Task brief: Starting with the line containing "yellow lamp [305,237,409,367] -> none" and going on through the line containing "orange lamp [493,303,537,397]", return the lines of the data below exactly, and only those.

Data to use:
########################################
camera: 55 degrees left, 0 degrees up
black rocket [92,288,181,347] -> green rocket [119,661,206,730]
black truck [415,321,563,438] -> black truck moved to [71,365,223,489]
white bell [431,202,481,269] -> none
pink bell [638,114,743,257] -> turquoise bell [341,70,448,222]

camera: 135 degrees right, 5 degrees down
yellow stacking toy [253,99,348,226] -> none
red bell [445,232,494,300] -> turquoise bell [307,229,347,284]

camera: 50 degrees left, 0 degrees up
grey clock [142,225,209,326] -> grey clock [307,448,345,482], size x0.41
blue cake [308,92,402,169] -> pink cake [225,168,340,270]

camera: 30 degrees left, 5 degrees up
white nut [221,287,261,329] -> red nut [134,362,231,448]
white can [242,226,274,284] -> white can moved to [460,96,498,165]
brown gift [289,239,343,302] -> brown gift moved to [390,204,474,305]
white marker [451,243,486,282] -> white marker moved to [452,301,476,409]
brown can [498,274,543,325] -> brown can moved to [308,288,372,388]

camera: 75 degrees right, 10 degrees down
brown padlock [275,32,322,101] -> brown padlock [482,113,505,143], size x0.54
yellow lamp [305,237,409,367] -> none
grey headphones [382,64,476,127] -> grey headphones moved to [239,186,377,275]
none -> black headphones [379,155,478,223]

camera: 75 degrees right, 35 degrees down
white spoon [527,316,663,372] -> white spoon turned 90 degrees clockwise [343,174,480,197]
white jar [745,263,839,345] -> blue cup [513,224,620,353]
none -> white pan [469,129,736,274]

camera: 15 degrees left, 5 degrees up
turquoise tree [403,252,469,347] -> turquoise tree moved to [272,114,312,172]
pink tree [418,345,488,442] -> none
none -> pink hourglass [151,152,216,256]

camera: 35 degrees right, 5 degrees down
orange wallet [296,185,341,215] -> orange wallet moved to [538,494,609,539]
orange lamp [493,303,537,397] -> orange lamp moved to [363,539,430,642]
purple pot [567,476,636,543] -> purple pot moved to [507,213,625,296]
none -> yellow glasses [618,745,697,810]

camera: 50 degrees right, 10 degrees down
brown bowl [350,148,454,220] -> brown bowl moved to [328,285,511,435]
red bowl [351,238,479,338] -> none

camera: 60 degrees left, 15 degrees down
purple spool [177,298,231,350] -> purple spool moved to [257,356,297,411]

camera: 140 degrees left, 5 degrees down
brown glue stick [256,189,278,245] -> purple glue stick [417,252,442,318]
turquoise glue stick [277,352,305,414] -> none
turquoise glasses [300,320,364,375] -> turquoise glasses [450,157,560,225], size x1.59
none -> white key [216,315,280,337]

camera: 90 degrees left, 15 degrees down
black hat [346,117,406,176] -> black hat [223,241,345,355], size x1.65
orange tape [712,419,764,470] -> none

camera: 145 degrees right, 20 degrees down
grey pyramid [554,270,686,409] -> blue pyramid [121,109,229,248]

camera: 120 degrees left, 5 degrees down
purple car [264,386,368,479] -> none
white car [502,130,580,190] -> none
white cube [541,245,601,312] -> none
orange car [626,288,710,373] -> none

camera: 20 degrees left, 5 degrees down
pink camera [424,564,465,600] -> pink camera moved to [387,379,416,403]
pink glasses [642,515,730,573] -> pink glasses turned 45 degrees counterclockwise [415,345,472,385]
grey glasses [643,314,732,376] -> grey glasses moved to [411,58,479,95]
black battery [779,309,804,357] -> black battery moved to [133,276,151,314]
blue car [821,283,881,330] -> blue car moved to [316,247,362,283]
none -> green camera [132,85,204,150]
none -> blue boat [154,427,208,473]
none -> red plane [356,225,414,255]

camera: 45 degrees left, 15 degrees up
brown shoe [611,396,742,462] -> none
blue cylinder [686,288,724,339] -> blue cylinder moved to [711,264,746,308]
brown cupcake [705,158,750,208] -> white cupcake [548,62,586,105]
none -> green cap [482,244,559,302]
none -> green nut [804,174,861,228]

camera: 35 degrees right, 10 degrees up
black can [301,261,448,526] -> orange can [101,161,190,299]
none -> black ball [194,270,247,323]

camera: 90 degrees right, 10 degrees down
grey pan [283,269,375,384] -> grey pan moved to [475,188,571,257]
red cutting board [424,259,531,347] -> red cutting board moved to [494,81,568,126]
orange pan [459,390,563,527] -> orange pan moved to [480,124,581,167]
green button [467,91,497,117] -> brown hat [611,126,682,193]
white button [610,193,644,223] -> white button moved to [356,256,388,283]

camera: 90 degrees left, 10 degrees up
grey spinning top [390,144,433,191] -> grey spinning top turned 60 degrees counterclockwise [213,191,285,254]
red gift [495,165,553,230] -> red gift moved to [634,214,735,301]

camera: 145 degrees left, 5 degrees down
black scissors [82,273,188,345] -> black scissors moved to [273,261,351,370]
########################################
Your response:
yellow lamp [305,237,409,367] -> none
grey headphones [382,64,476,127] -> grey headphones moved to [239,186,377,275]
none -> black headphones [379,155,478,223]

camera: 75 degrees right, 35 degrees down
white spoon [527,316,663,372] -> white spoon turned 90 degrees clockwise [343,174,480,197]
white jar [745,263,839,345] -> blue cup [513,224,620,353]
none -> white pan [469,129,736,274]

camera: 15 degrees left, 5 degrees up
turquoise tree [403,252,469,347] -> turquoise tree moved to [272,114,312,172]
pink tree [418,345,488,442] -> none
none -> pink hourglass [151,152,216,256]

camera: 35 degrees right, 5 degrees down
orange wallet [296,185,341,215] -> orange wallet moved to [538,494,609,539]
orange lamp [493,303,537,397] -> orange lamp moved to [363,539,430,642]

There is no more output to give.